DESCRIPTION OF THE TASK
Although the listing below holds pictures, reproduce only its lines from the one containing "STEPPER1 pin IN2: B3 -> B7" through the last, exactly and without them.

DATA SECTION
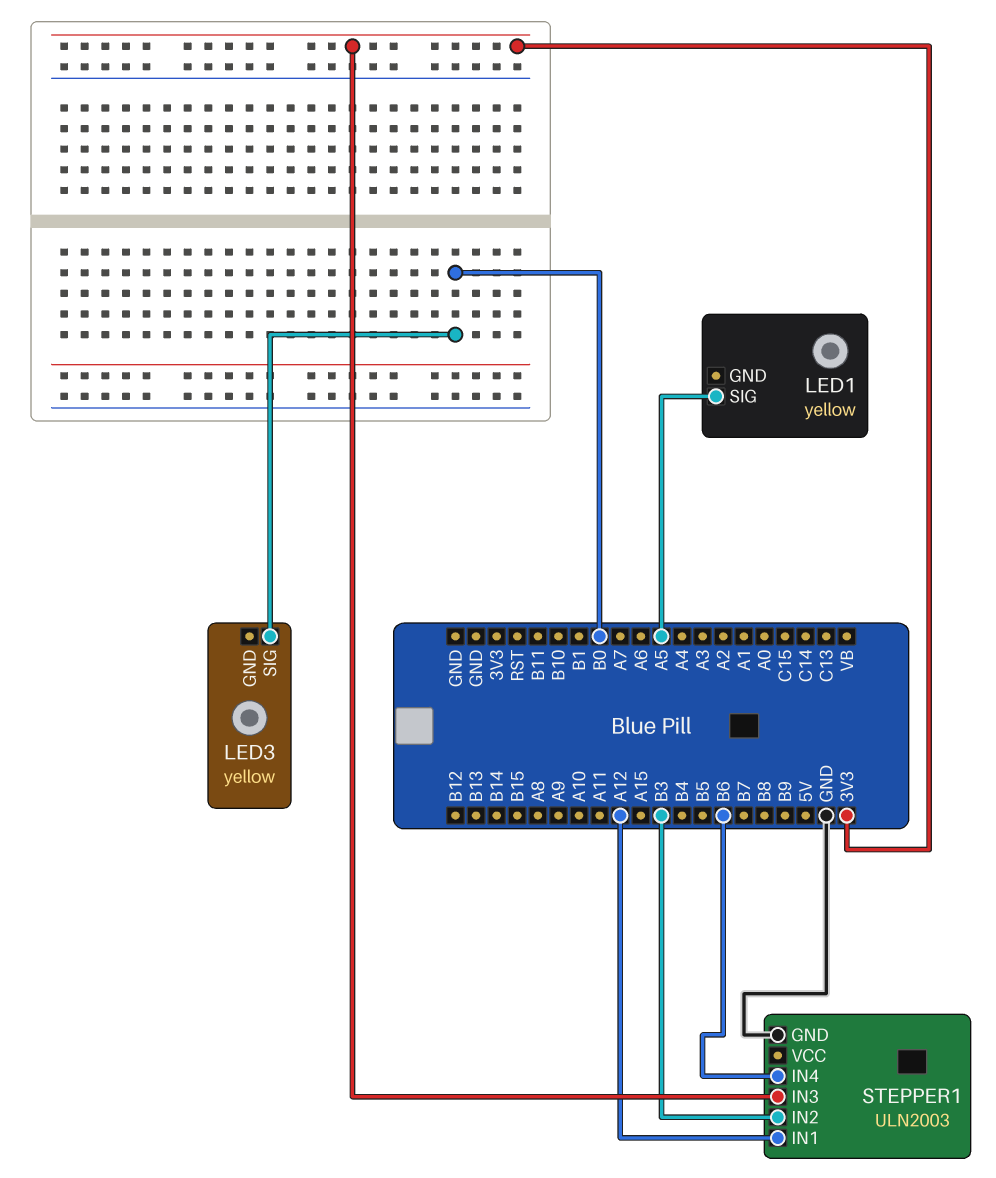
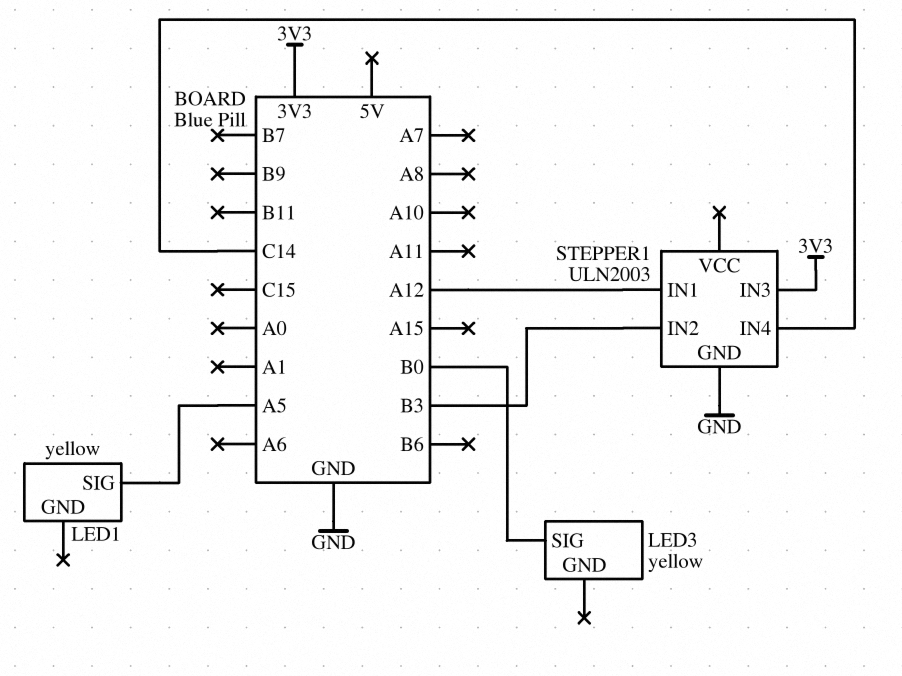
STEPPER1 pin IN4: B6 -> C14

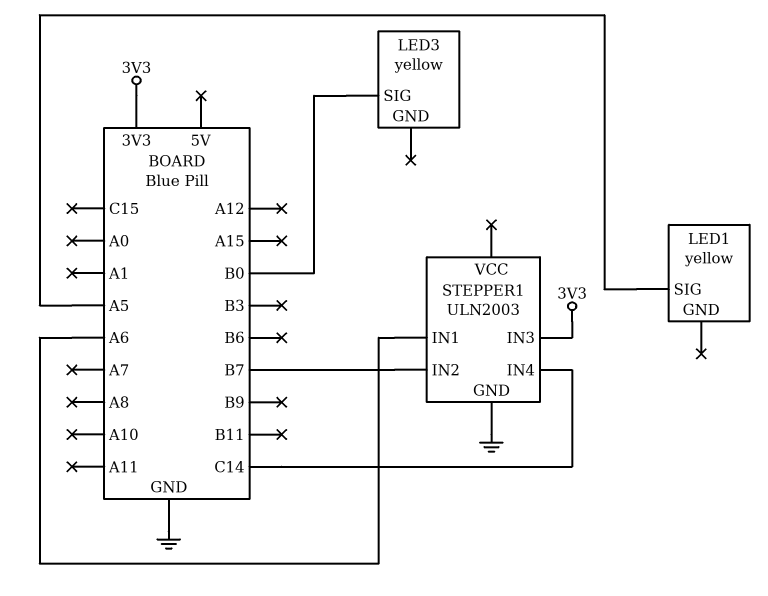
STEPPER1 pin IN1: A12 -> A6
STEPPER1 pin IN2: B3 -> B7

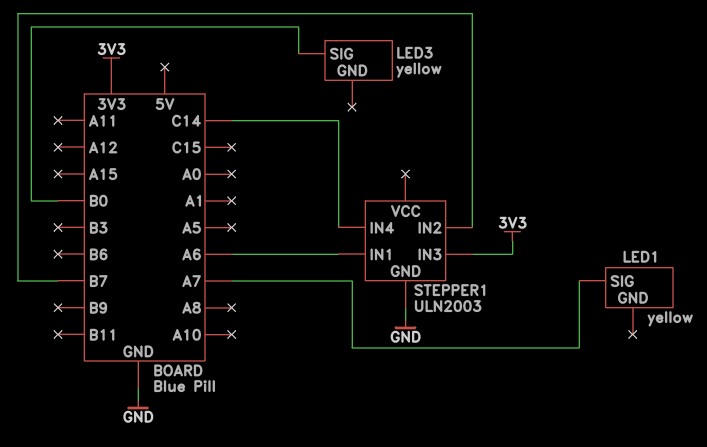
LED1 pin SIG: A5 -> A7

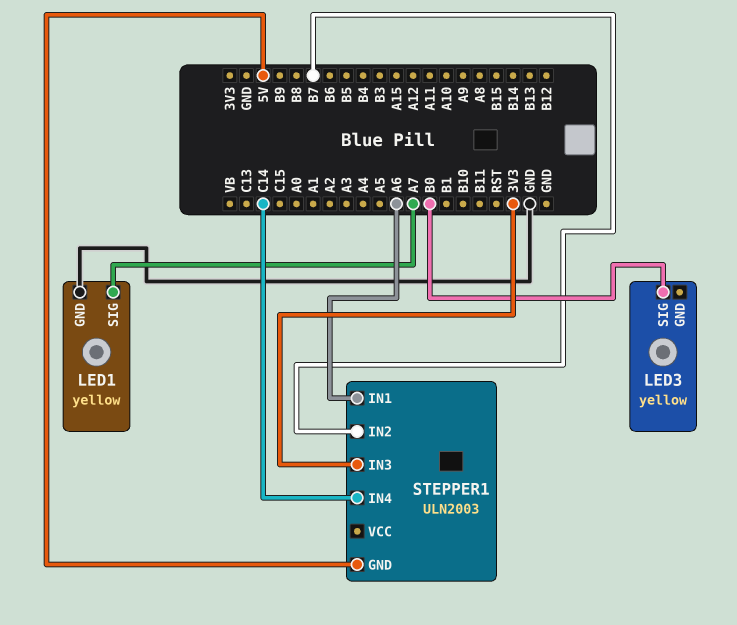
LED1 pin GND: none -> GND
STEPPER1 pin GND: GND -> 5V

ANSWER FOR THE TASK
STEPPER1 pin IN2: B3 -> B7

LED1 pin SIG: A5 -> A7

LED1 pin GND: none -> GND
STEPPER1 pin GND: GND -> 5V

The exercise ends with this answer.